╭─ Supplied data
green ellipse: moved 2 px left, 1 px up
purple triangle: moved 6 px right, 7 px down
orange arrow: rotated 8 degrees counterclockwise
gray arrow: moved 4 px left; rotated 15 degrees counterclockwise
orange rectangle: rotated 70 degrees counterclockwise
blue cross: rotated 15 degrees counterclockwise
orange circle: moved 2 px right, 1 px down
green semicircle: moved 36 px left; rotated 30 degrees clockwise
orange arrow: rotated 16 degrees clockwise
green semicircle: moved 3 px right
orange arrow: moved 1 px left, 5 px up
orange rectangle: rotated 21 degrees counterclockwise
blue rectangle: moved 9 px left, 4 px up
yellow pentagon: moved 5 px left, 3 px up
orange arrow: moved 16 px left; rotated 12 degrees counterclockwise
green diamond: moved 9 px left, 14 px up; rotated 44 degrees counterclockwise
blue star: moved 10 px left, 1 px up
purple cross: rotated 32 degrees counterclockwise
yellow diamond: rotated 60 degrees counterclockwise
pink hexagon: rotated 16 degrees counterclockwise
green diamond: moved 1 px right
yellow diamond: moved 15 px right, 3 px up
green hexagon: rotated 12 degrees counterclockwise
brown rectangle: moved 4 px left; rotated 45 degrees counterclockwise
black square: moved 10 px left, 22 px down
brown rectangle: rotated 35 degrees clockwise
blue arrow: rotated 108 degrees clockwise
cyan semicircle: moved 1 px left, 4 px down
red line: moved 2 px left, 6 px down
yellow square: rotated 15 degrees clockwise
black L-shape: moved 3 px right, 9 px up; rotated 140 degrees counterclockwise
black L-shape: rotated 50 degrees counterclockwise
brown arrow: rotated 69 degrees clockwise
╰─
╭─ Supplied data
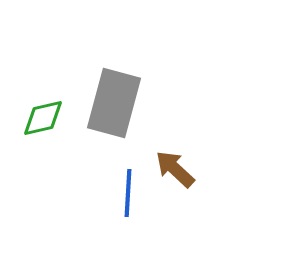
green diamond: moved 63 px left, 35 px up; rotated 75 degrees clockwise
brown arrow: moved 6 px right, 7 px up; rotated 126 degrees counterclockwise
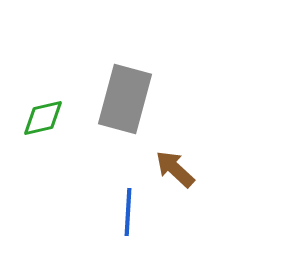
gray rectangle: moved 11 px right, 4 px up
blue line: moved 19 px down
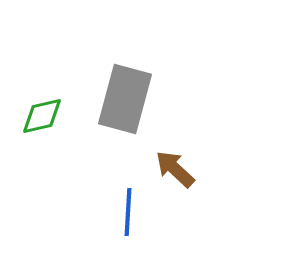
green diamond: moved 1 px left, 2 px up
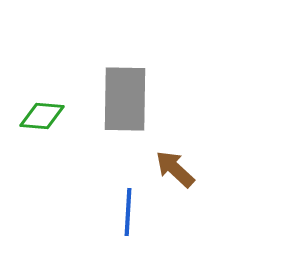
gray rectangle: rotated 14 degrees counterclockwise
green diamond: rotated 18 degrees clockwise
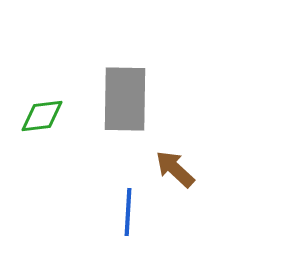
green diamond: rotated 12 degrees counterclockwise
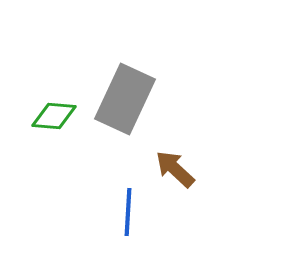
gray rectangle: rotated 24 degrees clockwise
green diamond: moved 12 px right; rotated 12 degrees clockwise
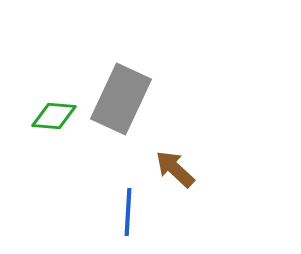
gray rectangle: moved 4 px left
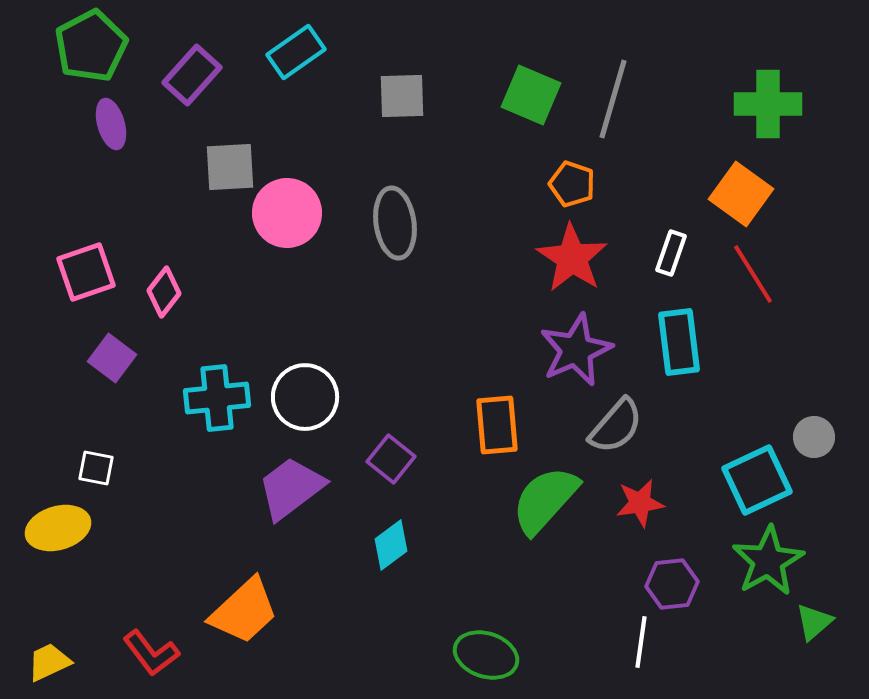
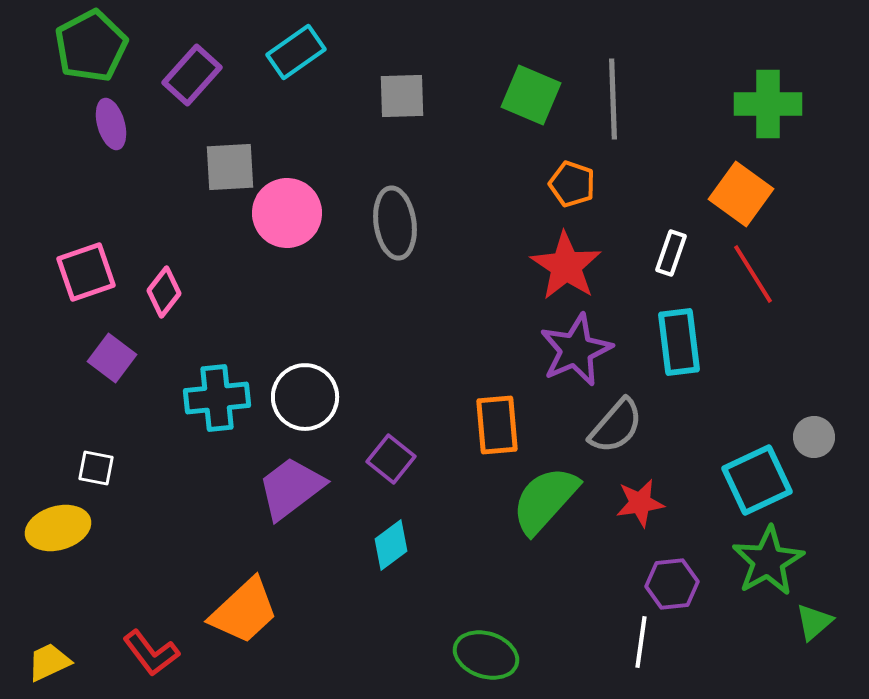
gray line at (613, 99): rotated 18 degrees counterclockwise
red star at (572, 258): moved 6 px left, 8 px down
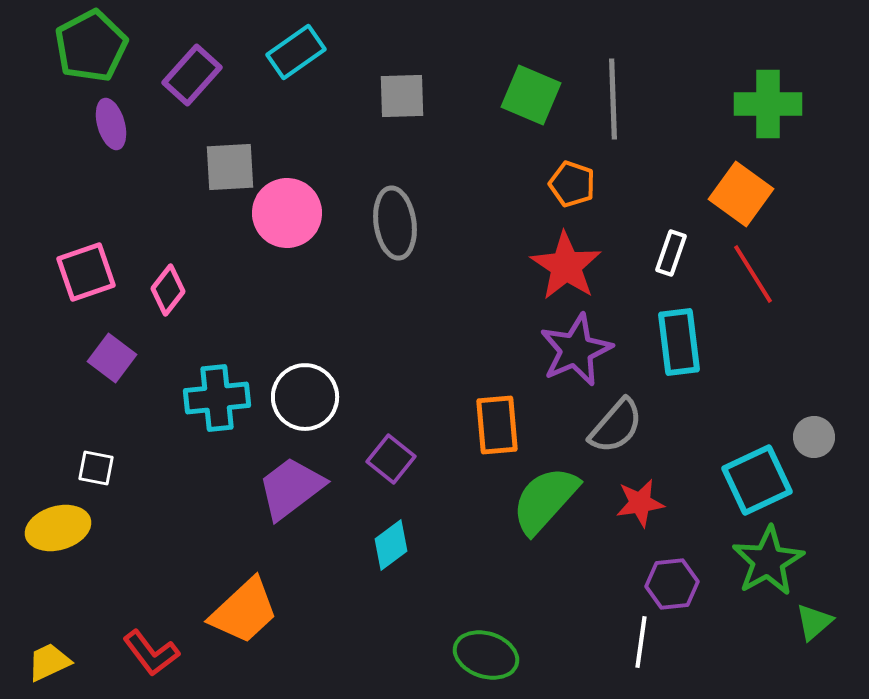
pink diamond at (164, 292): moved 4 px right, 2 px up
╰─
## Stated exercise
Transcribe the records starting at the line that contains "gray line at" and ending at the line that contains "pink diamond at", including both of those lines. Leave the pictures out of your answer.

## Answer for the task
gray line at (613, 99): rotated 18 degrees counterclockwise
red star at (572, 258): moved 6 px left, 8 px down
pink diamond at (164, 292): moved 4 px right, 2 px up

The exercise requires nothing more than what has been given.